## RECORDS FOR THE TASK:

╭──

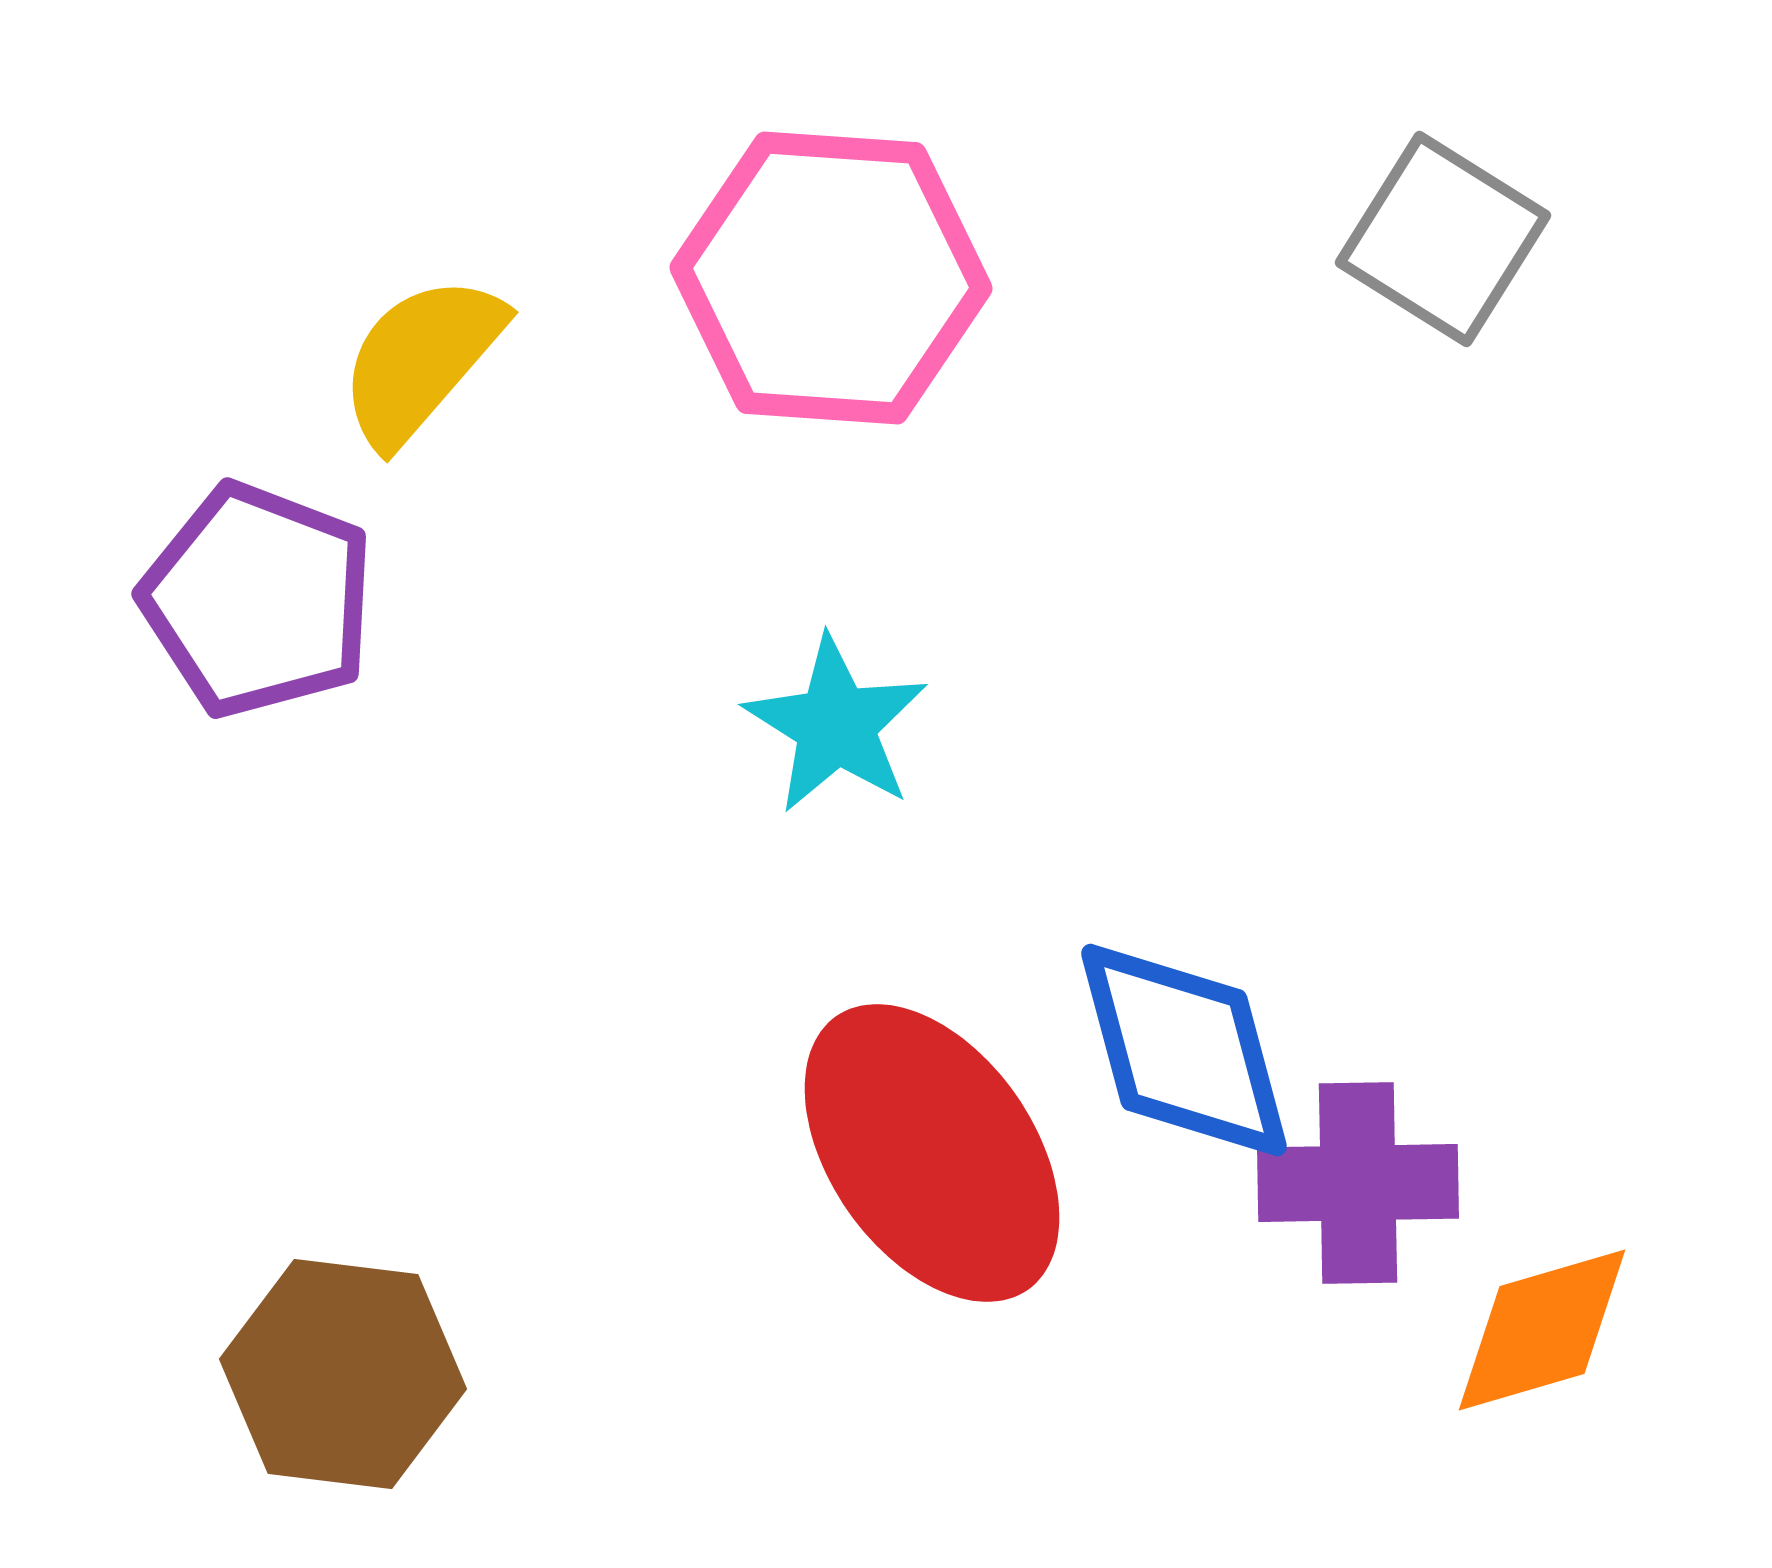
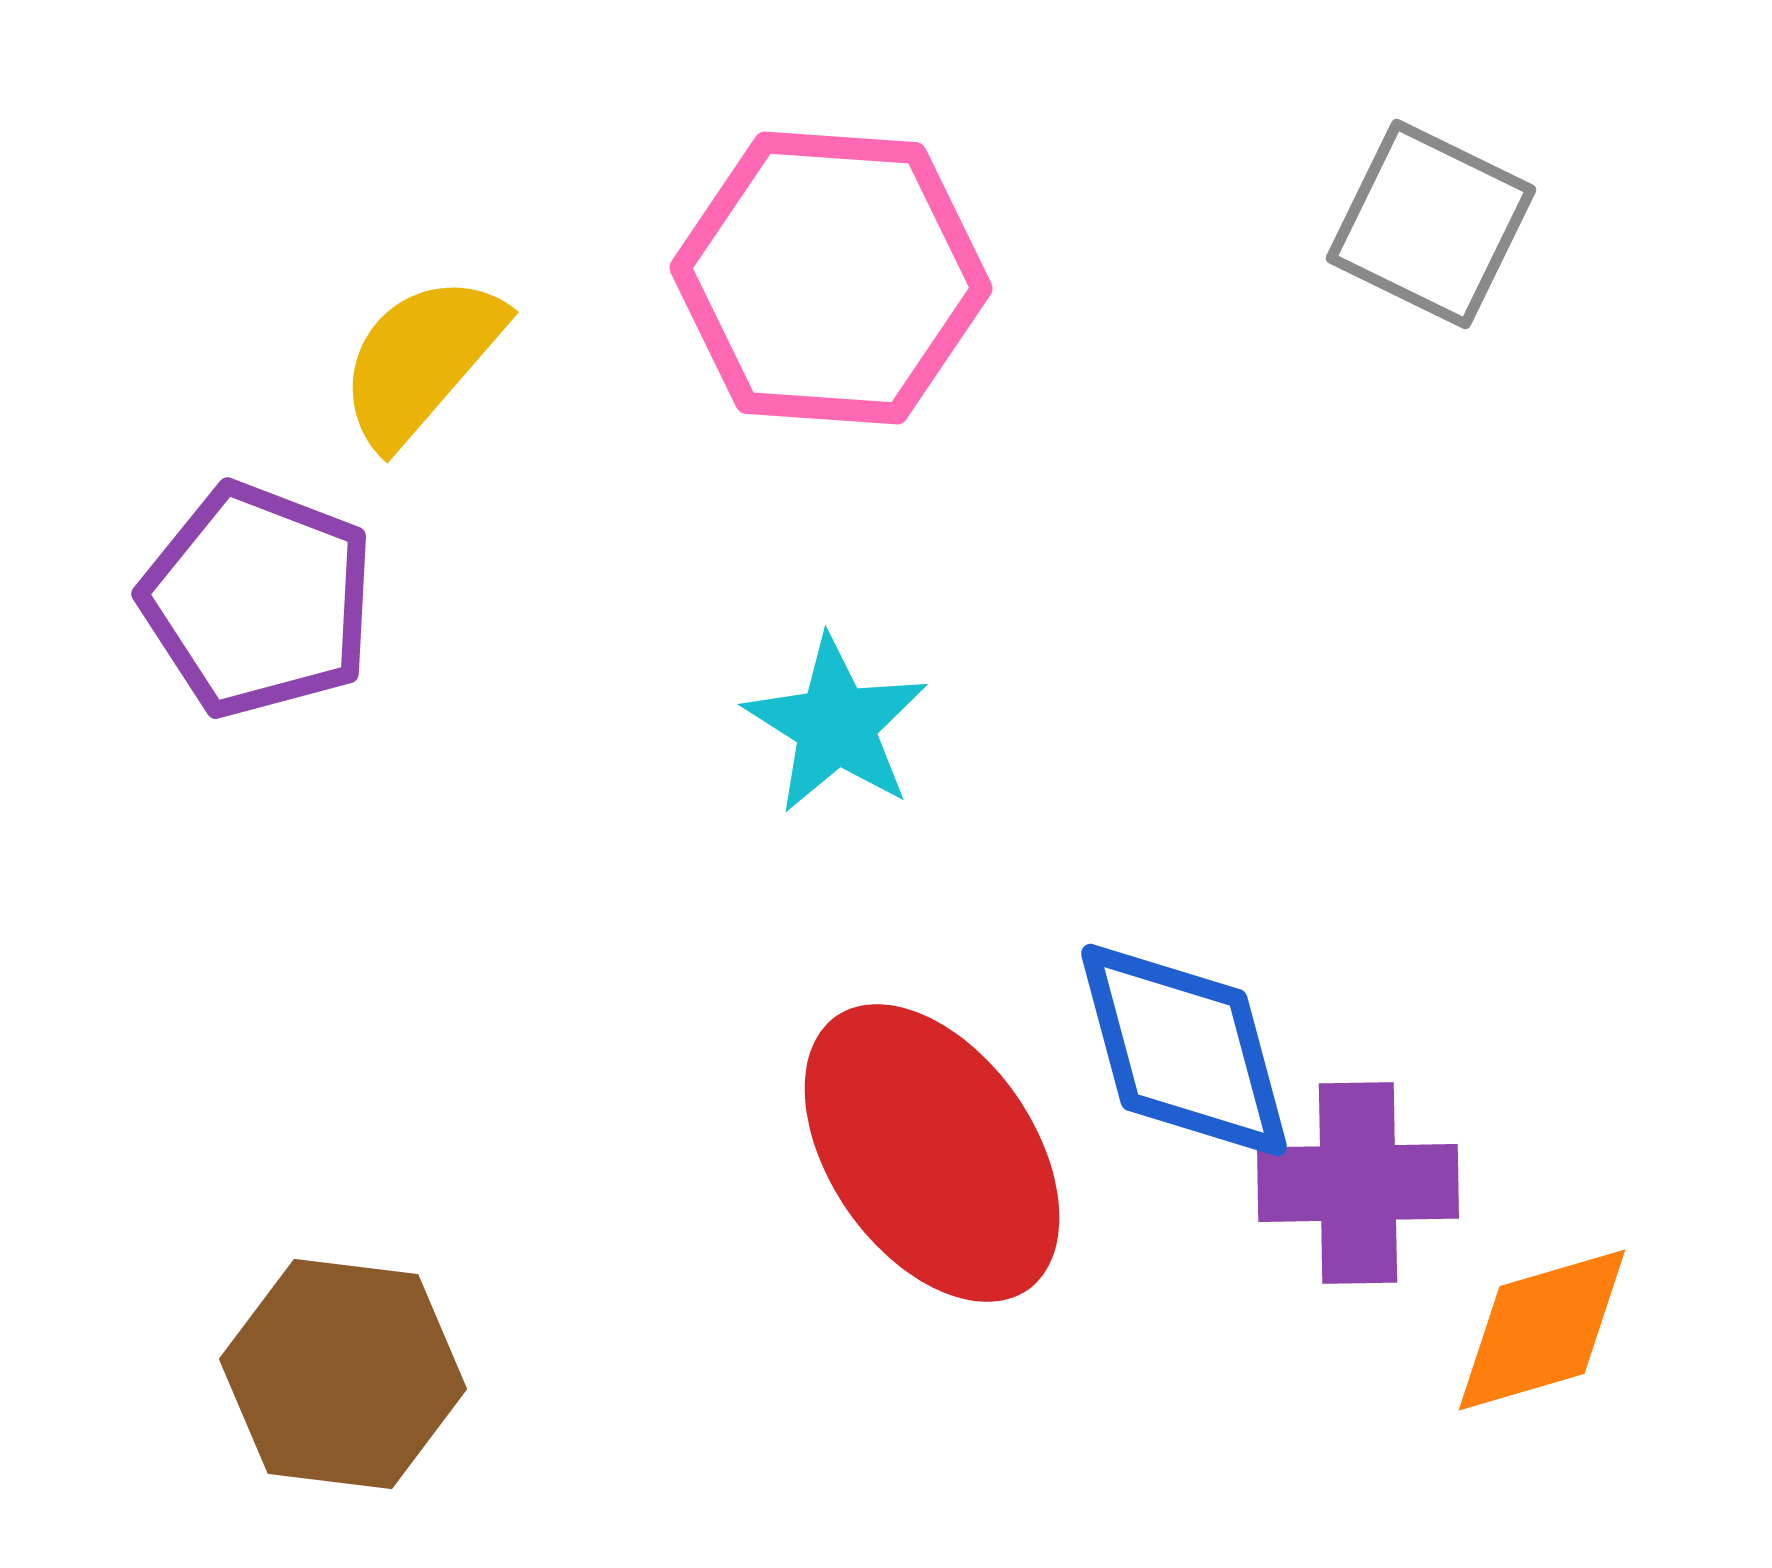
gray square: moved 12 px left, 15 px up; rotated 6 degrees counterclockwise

╰──
╭──

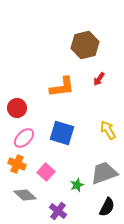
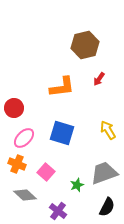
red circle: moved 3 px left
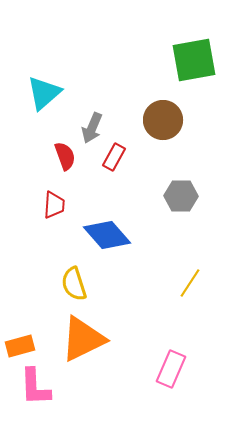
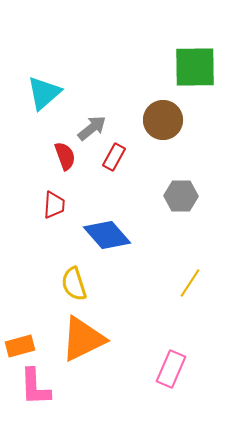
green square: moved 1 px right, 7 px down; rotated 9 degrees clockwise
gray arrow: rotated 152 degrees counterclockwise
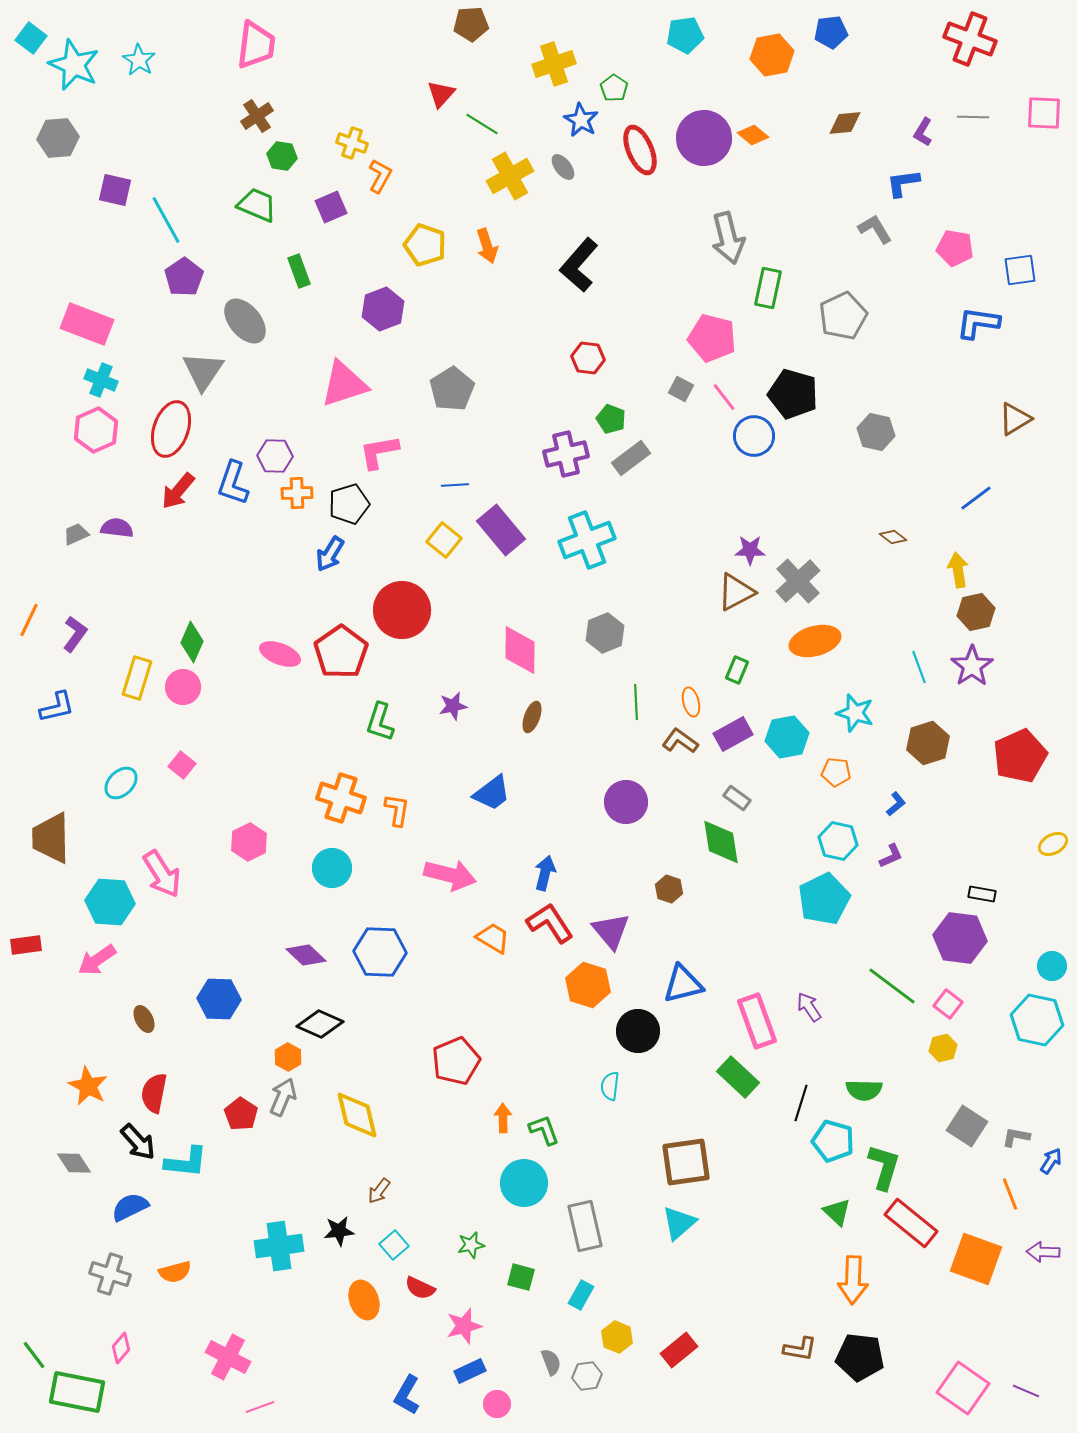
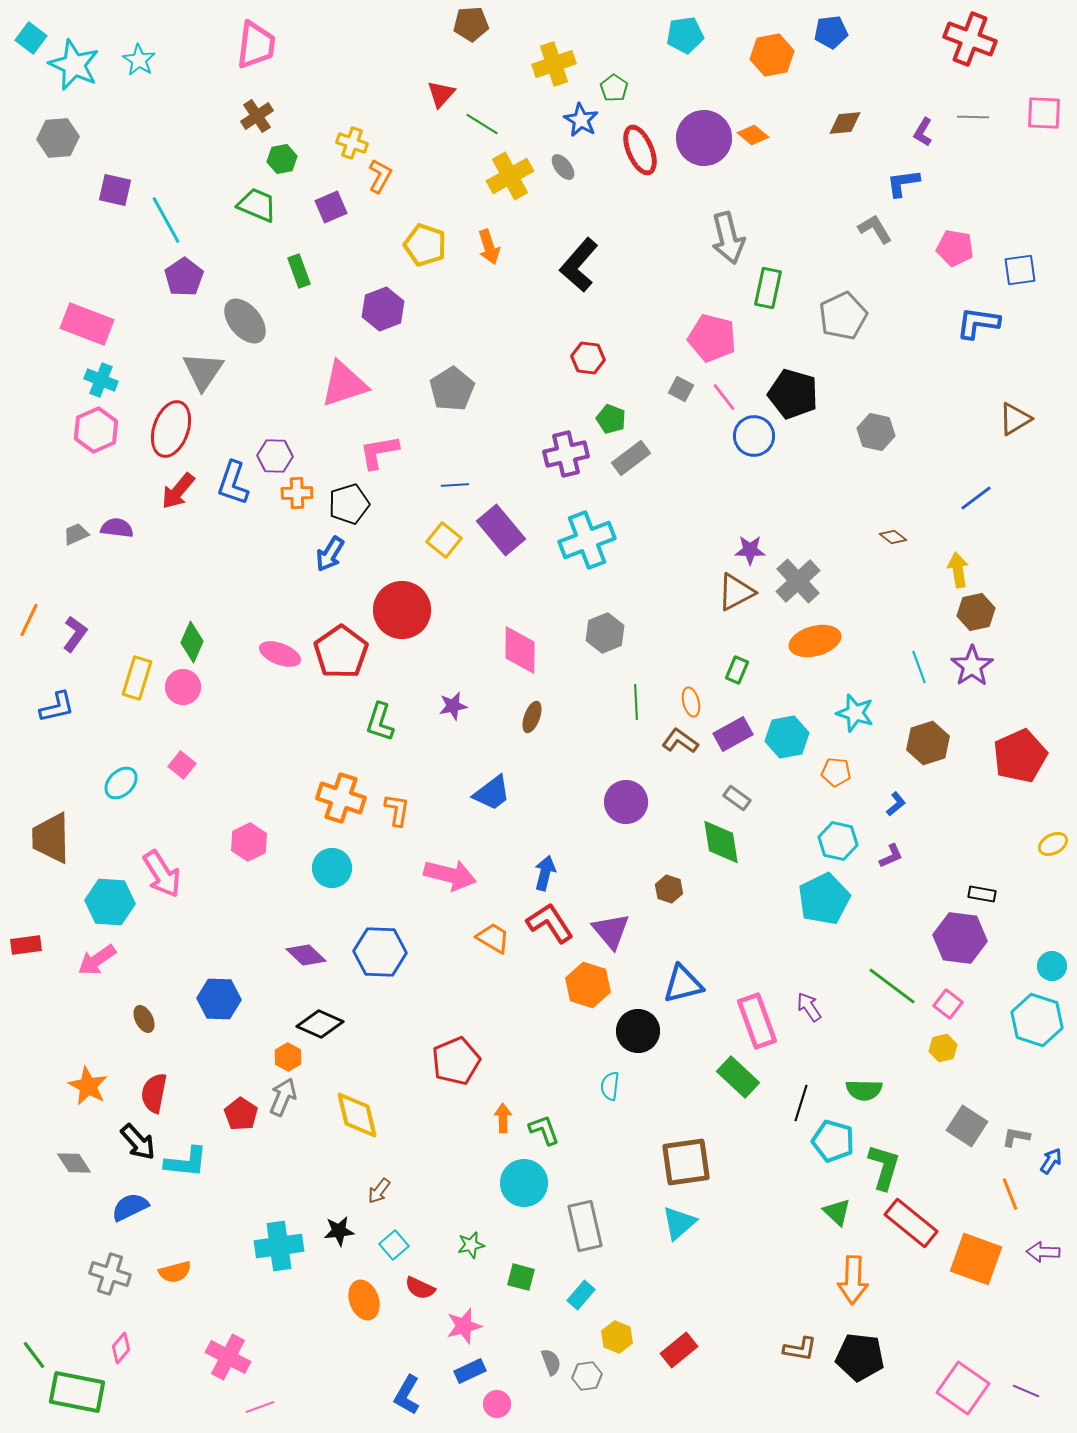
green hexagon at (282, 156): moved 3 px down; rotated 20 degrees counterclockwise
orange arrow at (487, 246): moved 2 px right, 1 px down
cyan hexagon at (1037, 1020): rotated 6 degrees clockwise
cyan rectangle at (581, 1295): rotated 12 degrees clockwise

╰──

## TASK PROMPT:
Repeat exactly, and only, the entries from the line with "green square: moved" through the line with "cyan rectangle at". Pictures are skipped.

## THE COMPLETED TASK:
green square: moved 1 px right, 7 px down; rotated 9 degrees clockwise
gray arrow: rotated 152 degrees counterclockwise
green hexagon at (282, 156): moved 3 px down; rotated 20 degrees counterclockwise
orange arrow at (487, 246): moved 2 px right, 1 px down
cyan hexagon at (1037, 1020): rotated 6 degrees clockwise
cyan rectangle at (581, 1295): rotated 12 degrees clockwise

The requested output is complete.